ENTRIES PROVIDED START

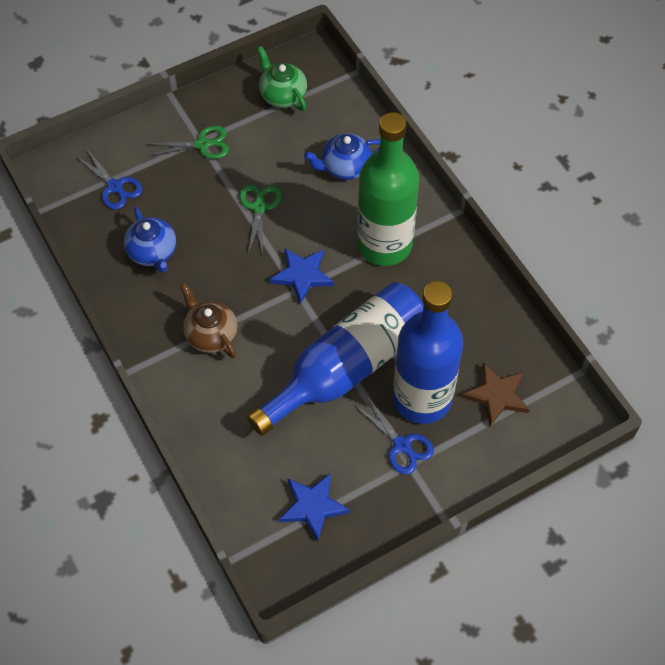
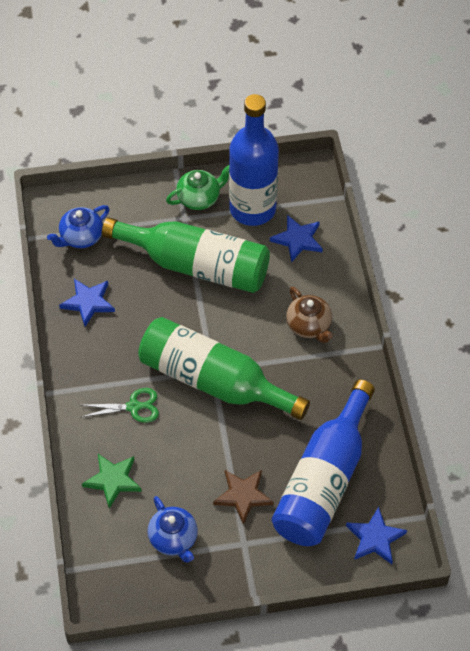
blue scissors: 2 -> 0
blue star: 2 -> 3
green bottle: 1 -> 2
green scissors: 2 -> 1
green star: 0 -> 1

ENTRIES PROVIDED END

The answer must be the line containing "blue star: 2 -> 3" and every line after it through the end of the records, repeated exactly.

TASK ANSWER =>
blue star: 2 -> 3
green bottle: 1 -> 2
green scissors: 2 -> 1
green star: 0 -> 1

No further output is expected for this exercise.